▶ EXERCISE MATERIAL:
*** Block opens ***

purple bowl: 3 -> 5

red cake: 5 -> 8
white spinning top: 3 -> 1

*** Block closes ***
*** Block opens ***

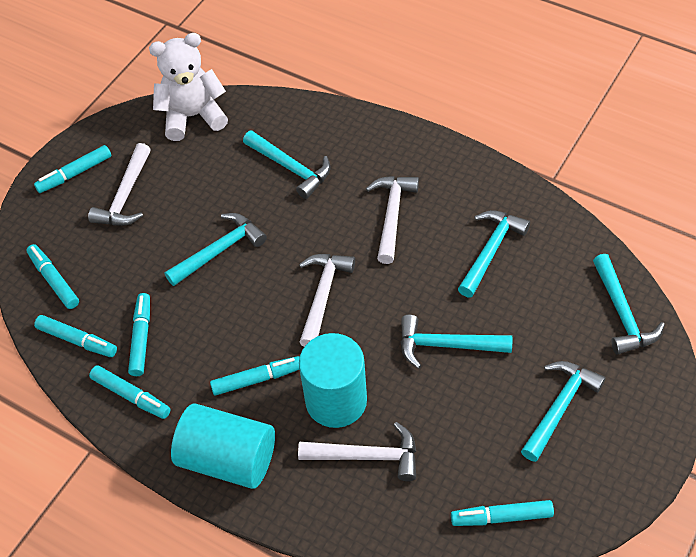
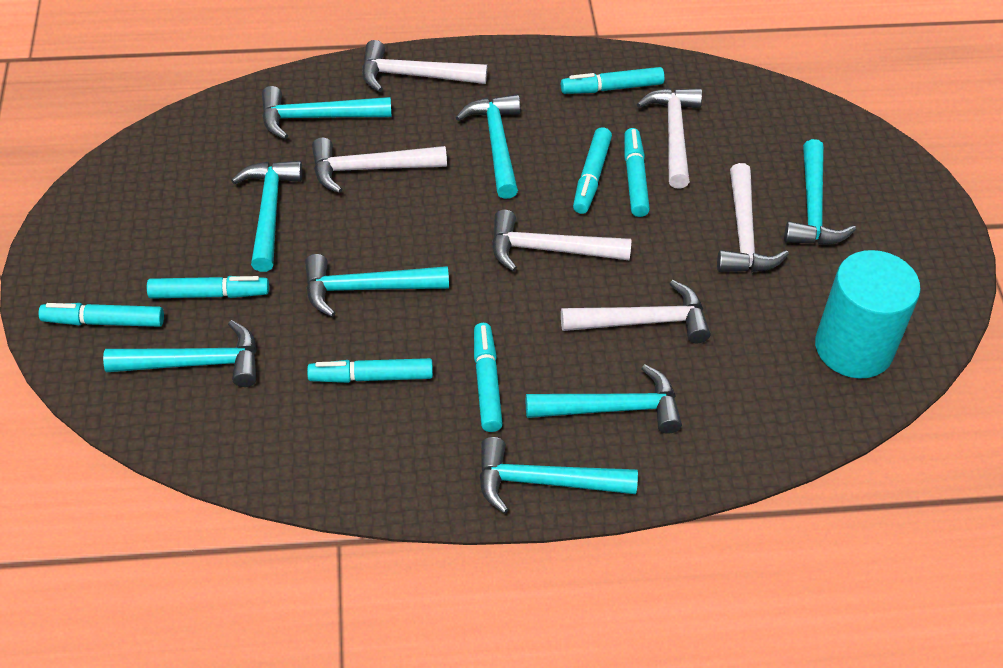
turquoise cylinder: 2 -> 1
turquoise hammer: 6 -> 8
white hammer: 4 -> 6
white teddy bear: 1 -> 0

*** Block closes ***
*** Block opens ***

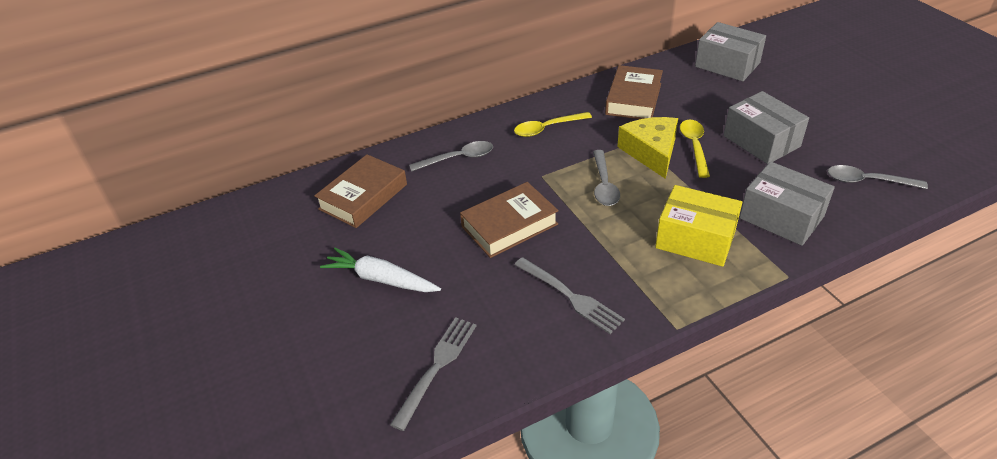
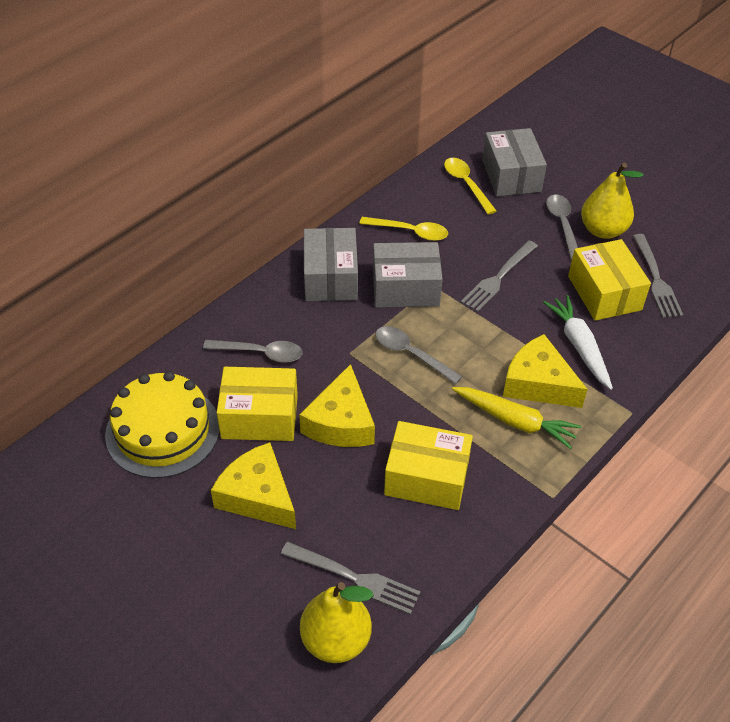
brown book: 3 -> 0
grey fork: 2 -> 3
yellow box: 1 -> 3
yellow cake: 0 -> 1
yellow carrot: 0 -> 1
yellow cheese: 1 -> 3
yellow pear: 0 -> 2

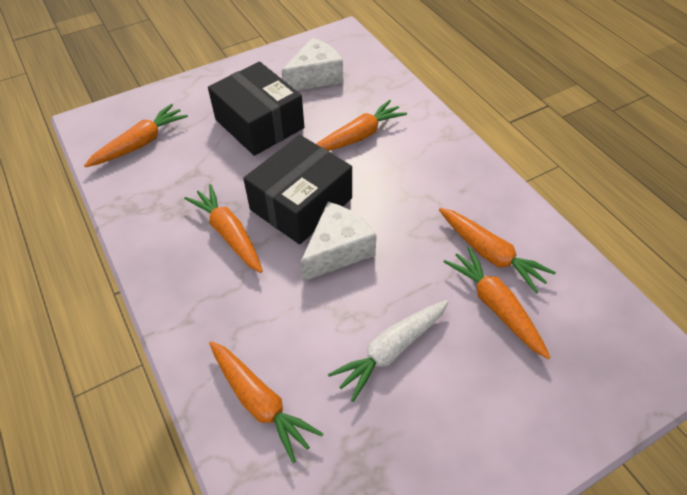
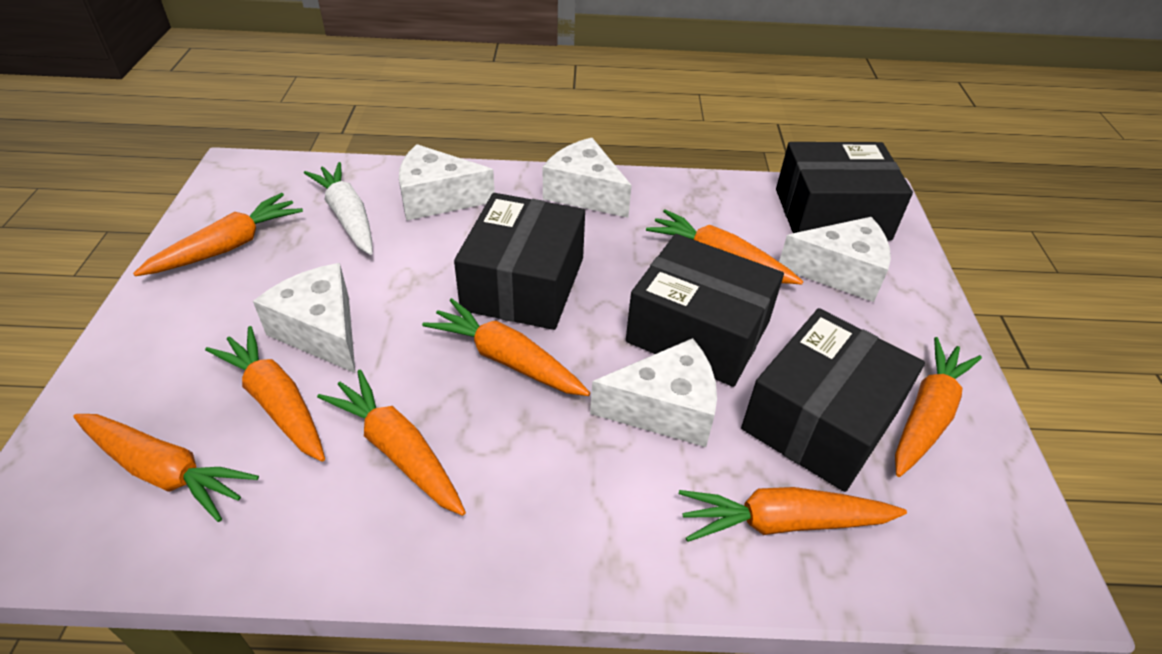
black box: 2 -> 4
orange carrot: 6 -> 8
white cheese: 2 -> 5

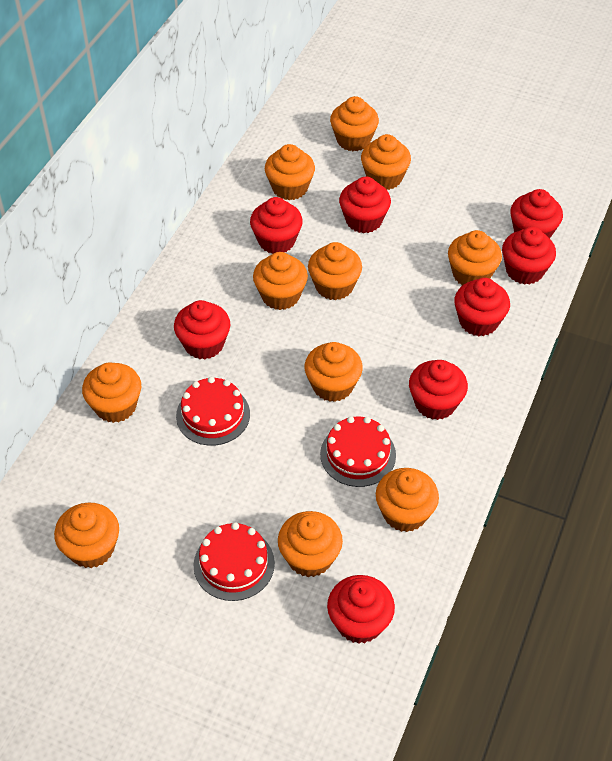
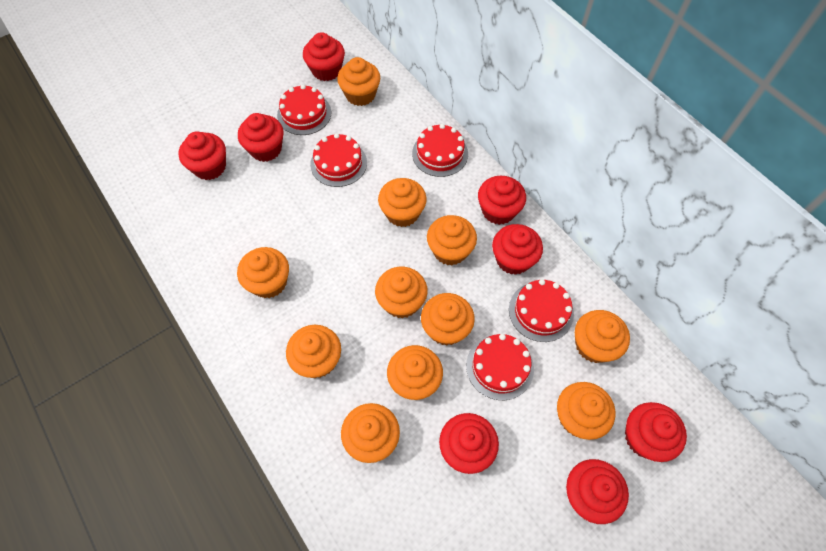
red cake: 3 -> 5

*** Block closes ***

▶ TASK PROMPT:
With the line holding "turquoise hammer: 6 -> 8" as the first and the line holding "white teddy bear: 1 -> 0" as the last, please transcribe exactly the lines of the material above in that range and nothing else.

▶ SOLUTION FOR THIS TASK:
turquoise hammer: 6 -> 8
white hammer: 4 -> 6
white teddy bear: 1 -> 0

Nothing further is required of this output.